▶ Exercise directions: Once the pictures are set aside, transcribe each line of the listing exactly.

▶ Supplied records:
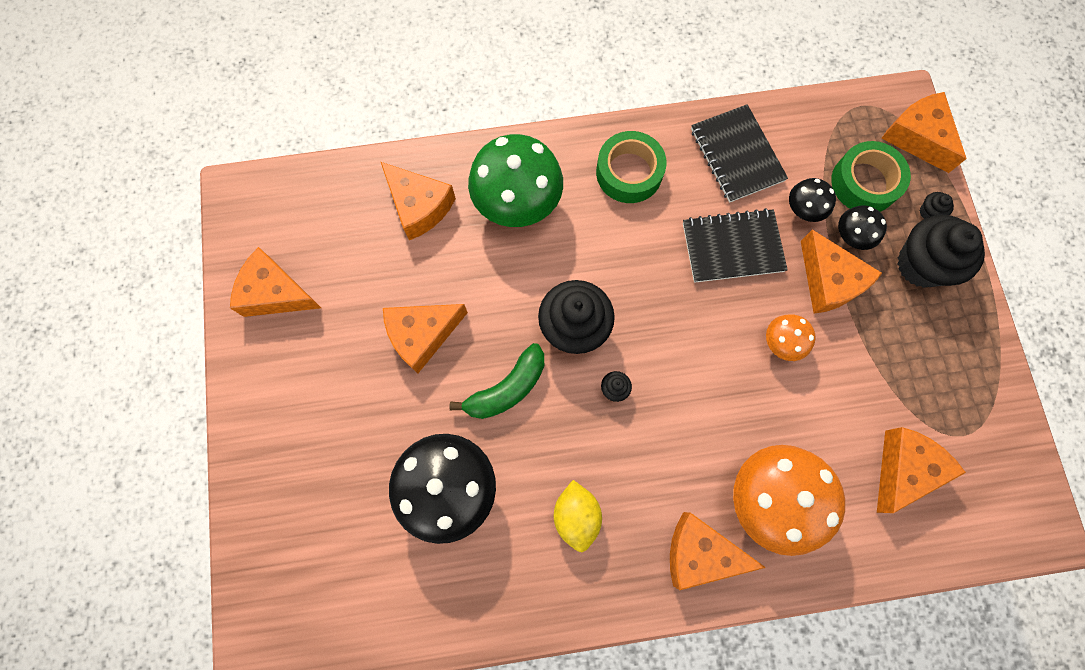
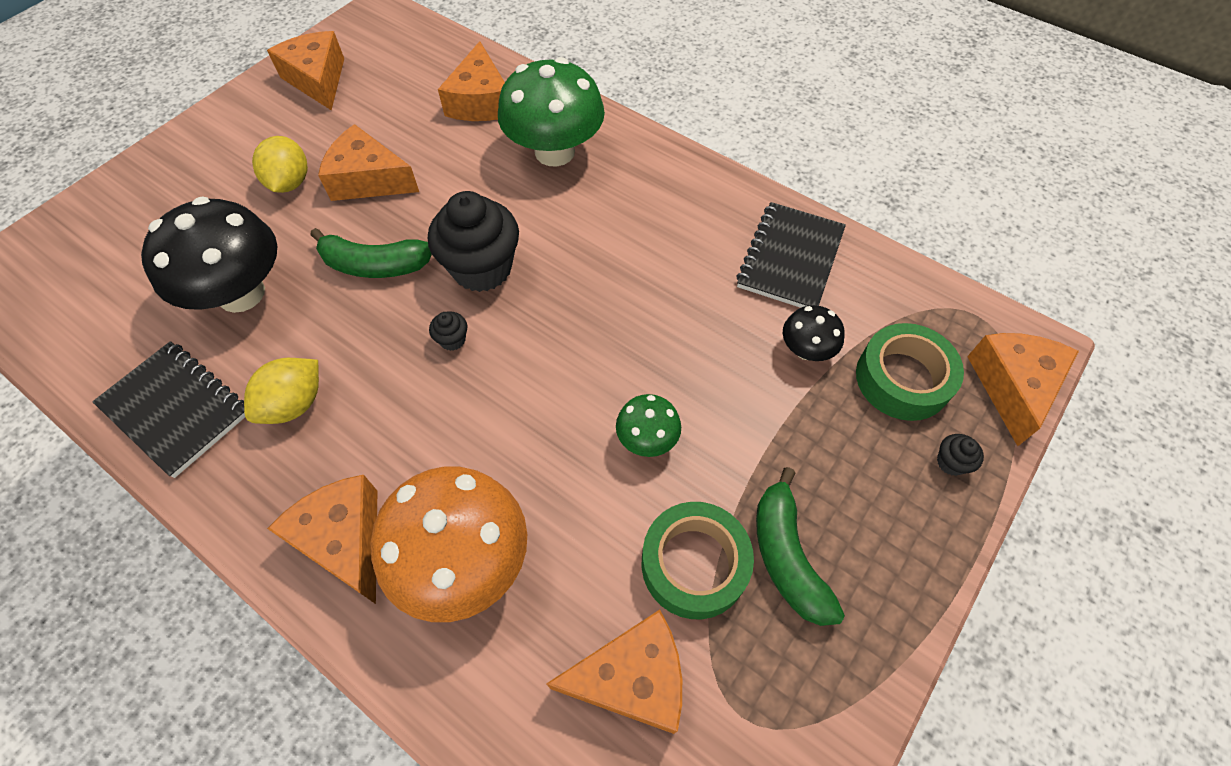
camera: 45 degrees right, 15 degrees down
(371, 387) = (290, 182): none -> yellow lemon
(629, 172) = (673, 199): green tape -> green tape (694, 564)
(732, 247) = (696, 323): black notebook -> black notebook (176, 409)
(782, 343) = (647, 439): orange mushroom -> green mushroom
(828, 281) = (760, 429): orange cheese -> none
(851, 236) = (832, 412): black mushroom -> none
(907, 339) = (787, 556): none -> green banana
(921, 265) = (884, 502): black cupcake -> none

▶ Task answer:
camera: 45 degrees right, 15 degrees down
(371, 387) = (290, 182): none -> yellow lemon
(629, 172) = (673, 199): green tape -> green tape (694, 564)
(732, 247) = (696, 323): black notebook -> black notebook (176, 409)
(782, 343) = (647, 439): orange mushroom -> green mushroom
(828, 281) = (760, 429): orange cheese -> none
(851, 236) = (832, 412): black mushroom -> none
(907, 339) = (787, 556): none -> green banana
(921, 265) = (884, 502): black cupcake -> none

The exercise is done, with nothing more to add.